### [TASK DIRECTIONS]
Your task is to return the span of lines beginning at the one with "none -> red brick C2:C3 level 1" and ending at the last line of the data, exactly as it stands.

### [PROVIDED DATA]
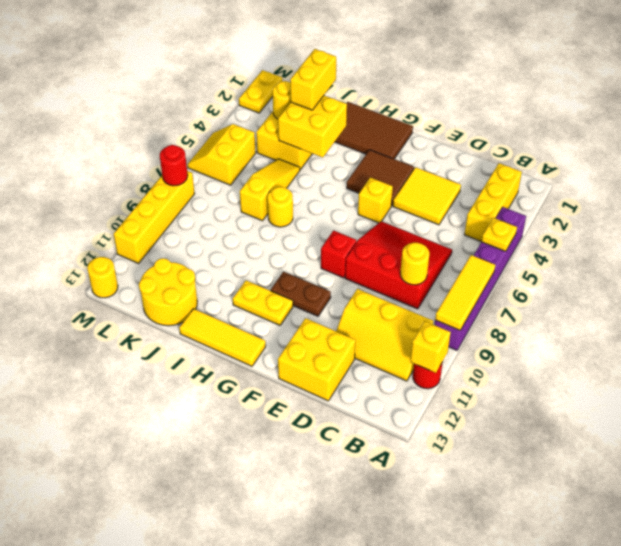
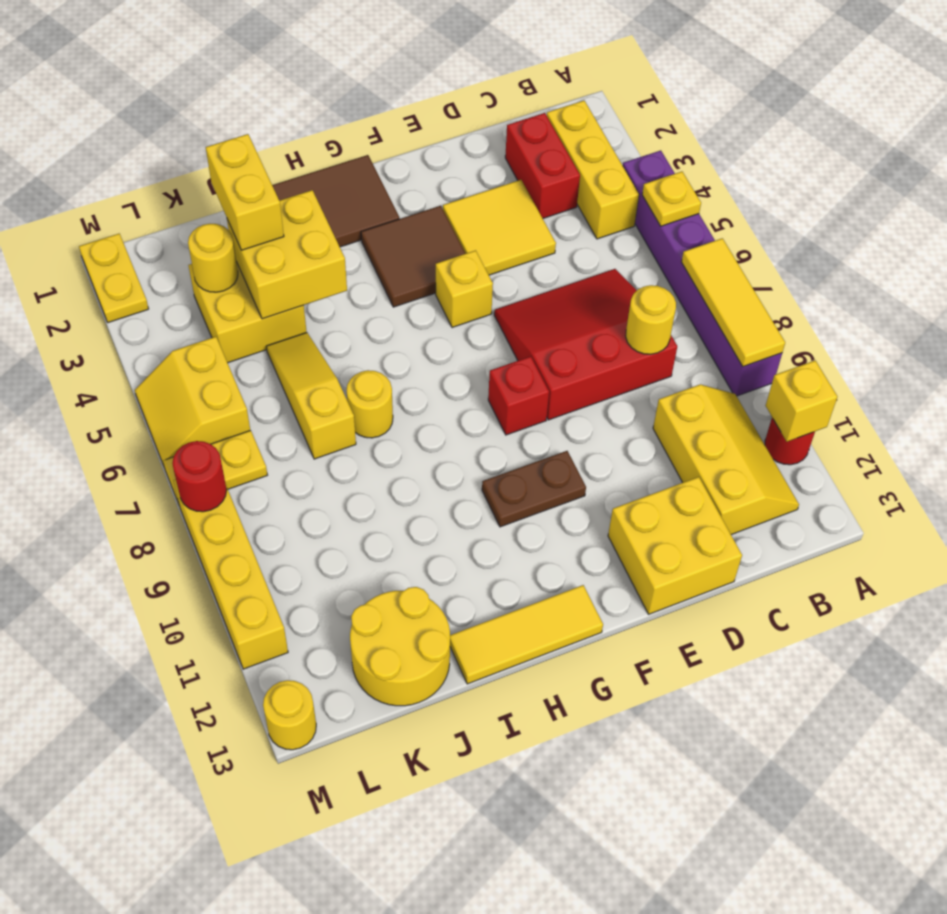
yellow slope B10:D11 level 1 top 10 -> yellow slope B10:C12 level 1 top C
none -> red brick C2:C3 level 1
yellow plate G11:H11 level 1 -> yellow plate L7:M7 level 1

### [FINISHED EXERCISE]
none -> red brick C2:C3 level 1
yellow plate G11:H11 level 1 -> yellow plate L7:M7 level 1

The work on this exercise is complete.